== Problem to work on ==
Would you print, word for word, only the lines running from the line with "(414, 280) = (719, 358): black" to the last line of the entries, without the pictures?

+++ Data supplied +++

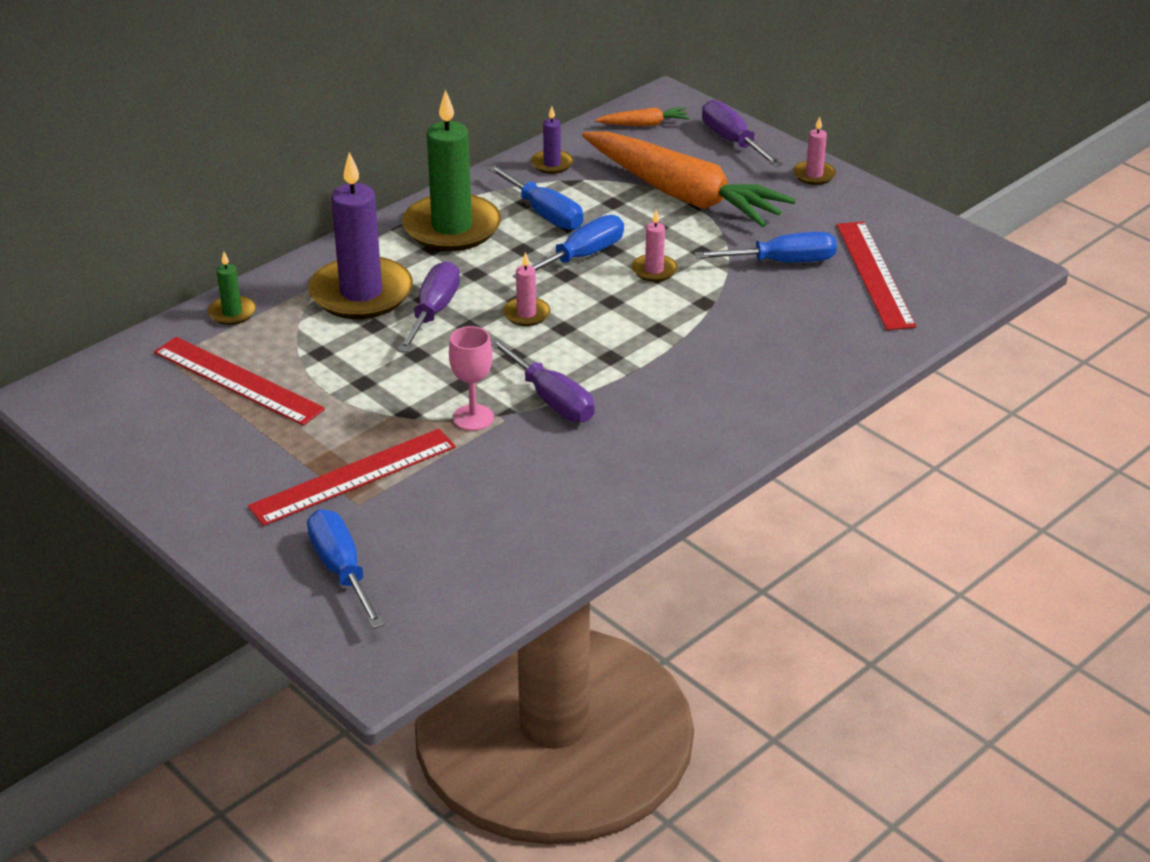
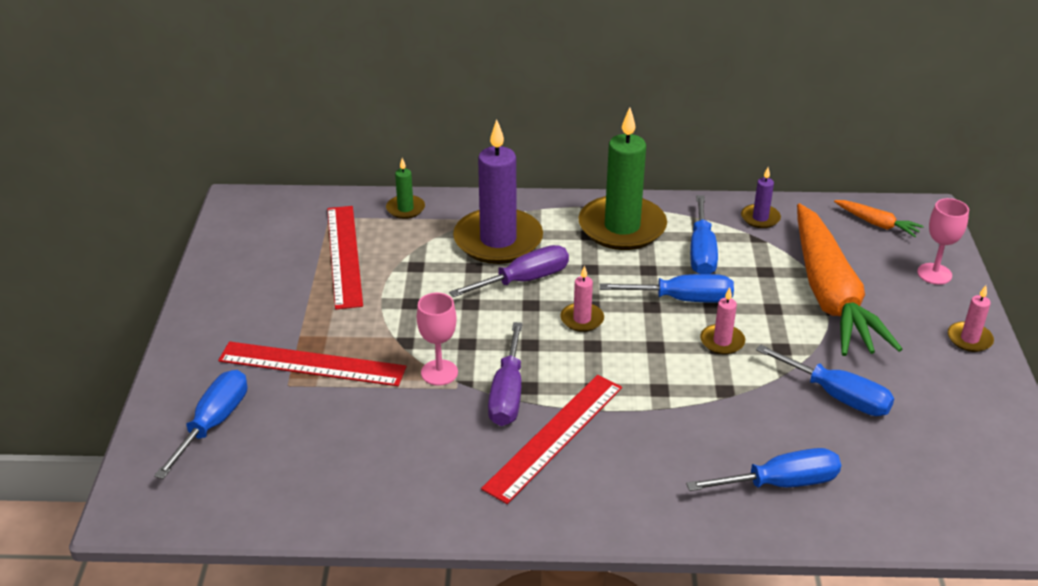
camera: 45 degrees right, 0 degrees up
(732, 141) = (934, 274): purple screwdriver -> pink goblet
(825, 340) = (780, 483): none -> blue screwdriver
(874, 274) = (905, 455): red ruler -> red ruler (554, 436)

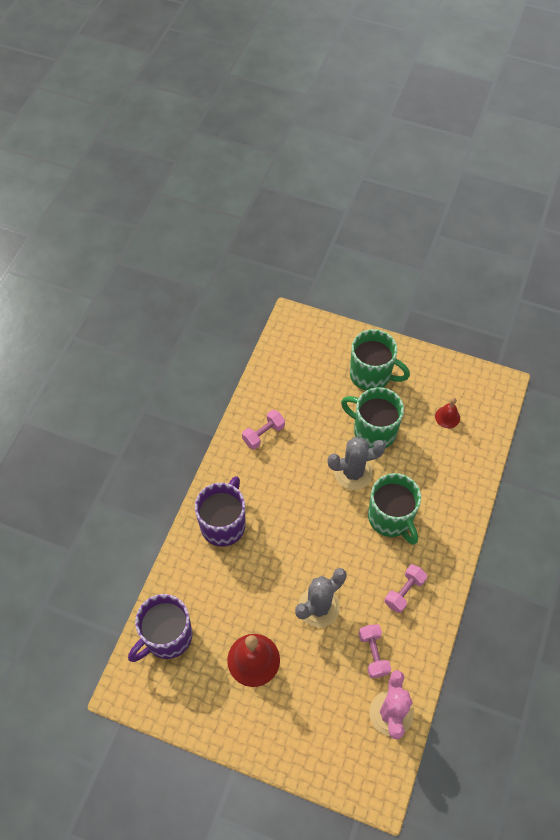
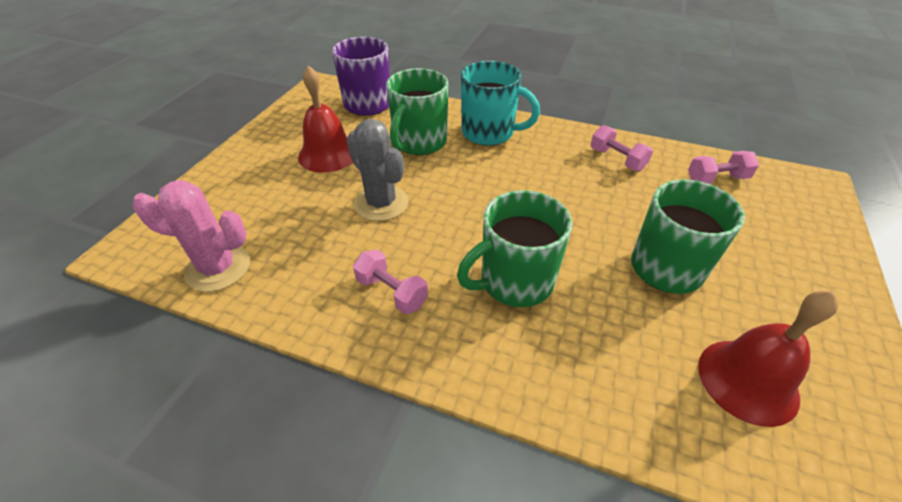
camera: 90 degrees right, 15 degrees down
(223, 524) = (489, 133): purple mug -> turquoise mug
(353, 472) = (584, 240): grey cactus -> none
(371, 375) = (775, 268): green mug -> green mug (419, 142)
(373, 654) = (306, 253): pink dumbbell -> pink dumbbell (716, 179)
(447, 417) = (747, 381): red bell -> red bell, size x1.82

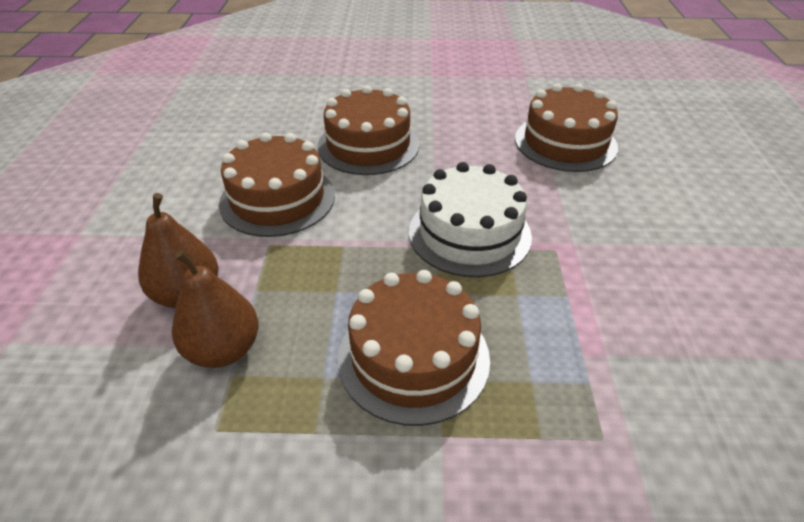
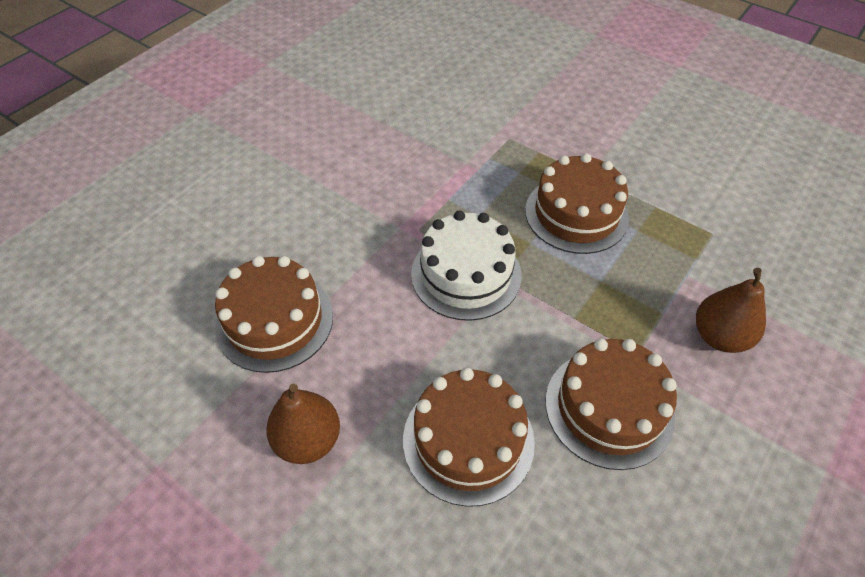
camera: 145 degrees left, 10 degrees up
(223, 349) = (698, 277): brown pear -> brown pear (308, 440)

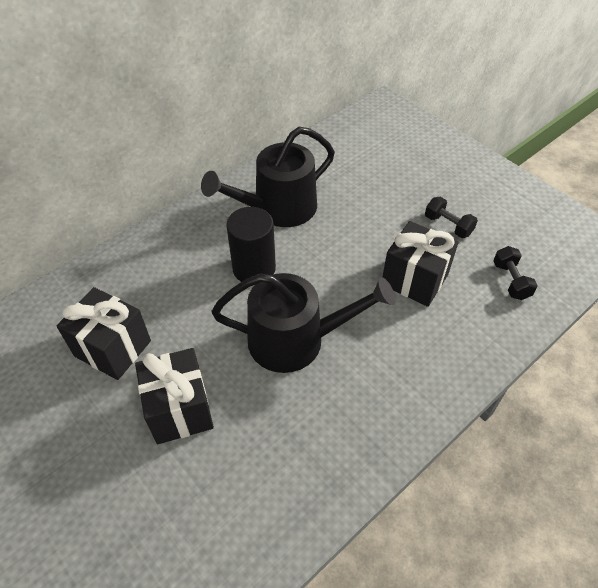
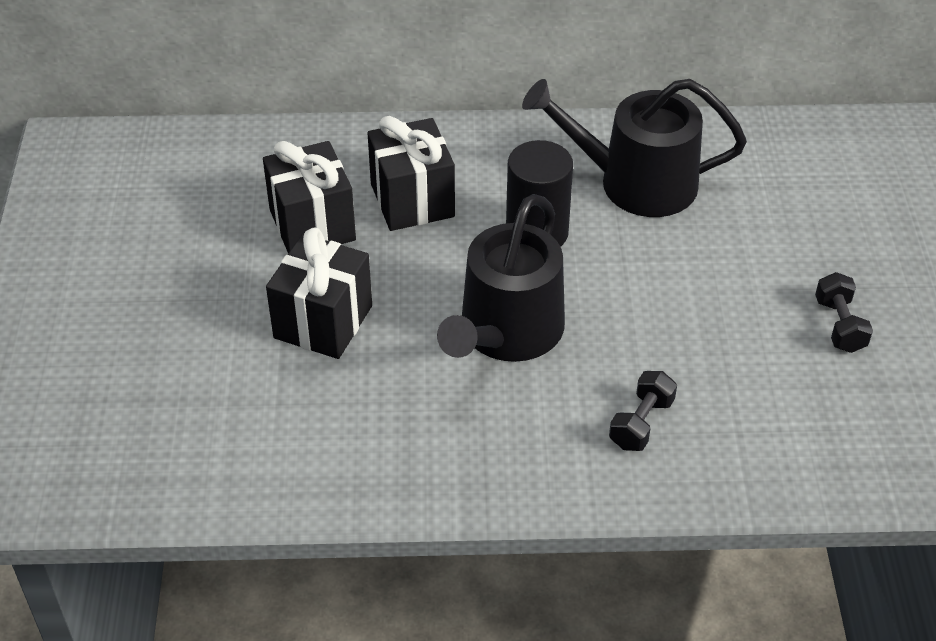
camera: 40 degrees right, 5 degrees down
(295, 340) = (506, 332): black watering can -> black watering can turned 75 degrees clockwise
(414, 280) = (719, 358): black gift -> black gift (412, 200)
(510, 281) = (848, 435): black dumbbell -> black dumbbell (641, 423)

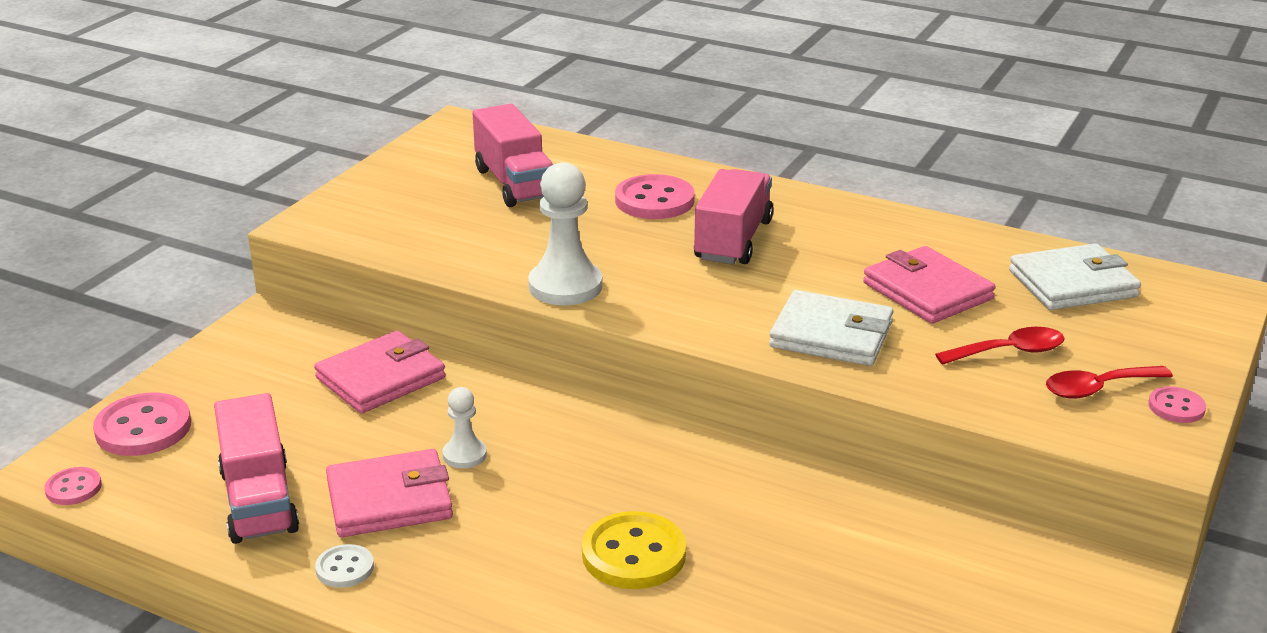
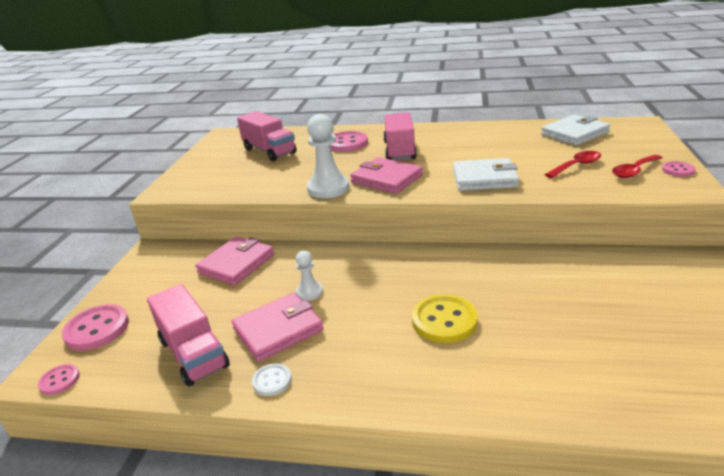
camera: 15 degrees left, 0 degrees up
(927, 291) = (512, 150): pink wallet -> pink wallet (387, 179)

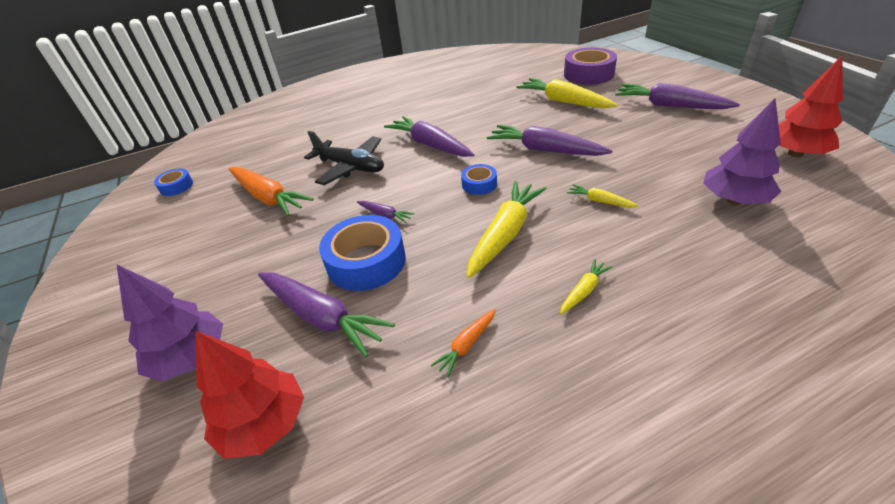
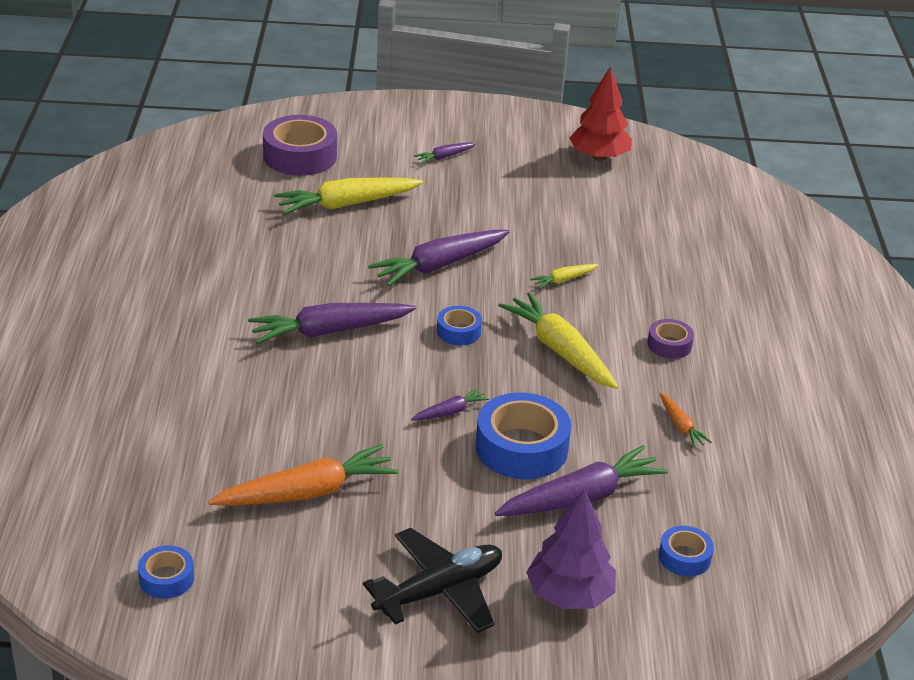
camera: 70 degrees left, 5 degrees down
(264, 424) = (684, 557): red tree -> blue tape
(350, 167) = (309, 407): black plane -> black plane (439, 591)
(584, 291) = (669, 345): yellow carrot -> purple tape
(670, 106) = (444, 157): purple carrot -> purple carrot, size x0.48
(734, 200) = (629, 220): purple tree -> none

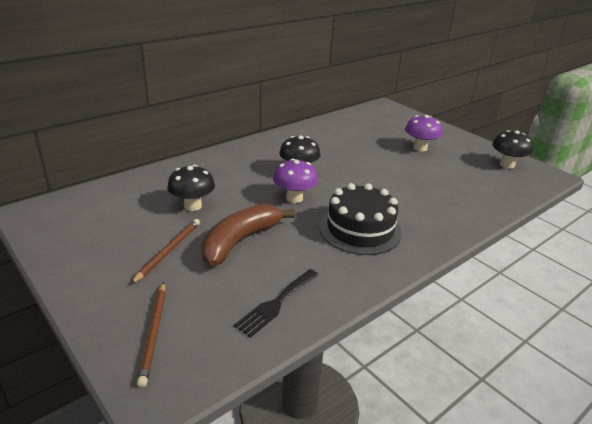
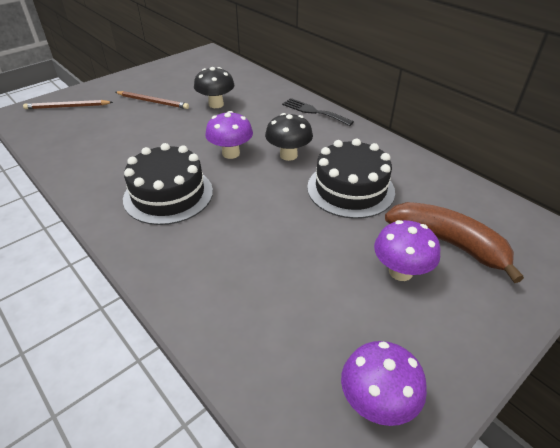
camera: 90 degrees right, 10 degrees up
(240, 241) = (160, 129): brown banana -> brown banana (448, 243)
(276, 304) = (75, 148): black fork -> black fork (314, 111)
(343, 153) = (350, 189): none -> black cake
(507, 165) = (377, 402): black mushroom -> purple mushroom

+++

== Reply to the exercise ==
(414, 280) = (719, 358): black gift -> black gift (412, 200)
(510, 281) = (848, 435): black dumbbell -> black dumbbell (641, 423)

camera: 15 degrees left, 0 degrees up
(927, 291) = (512, 150): pink wallet -> pink wallet (387, 179)

camera: 70 degrees left, 5 degrees down
(264, 424) = (684, 557): red tree -> blue tape
(350, 167) = (309, 407): black plane -> black plane (439, 591)
(584, 291) = (669, 345): yellow carrot -> purple tape
(670, 106) = (444, 157): purple carrot -> purple carrot, size x0.48
(734, 200) = (629, 220): purple tree -> none

camera: 90 degrees right, 10 degrees up
(240, 241) = (160, 129): brown banana -> brown banana (448, 243)
(276, 304) = (75, 148): black fork -> black fork (314, 111)
(343, 153) = (350, 189): none -> black cake
(507, 165) = (377, 402): black mushroom -> purple mushroom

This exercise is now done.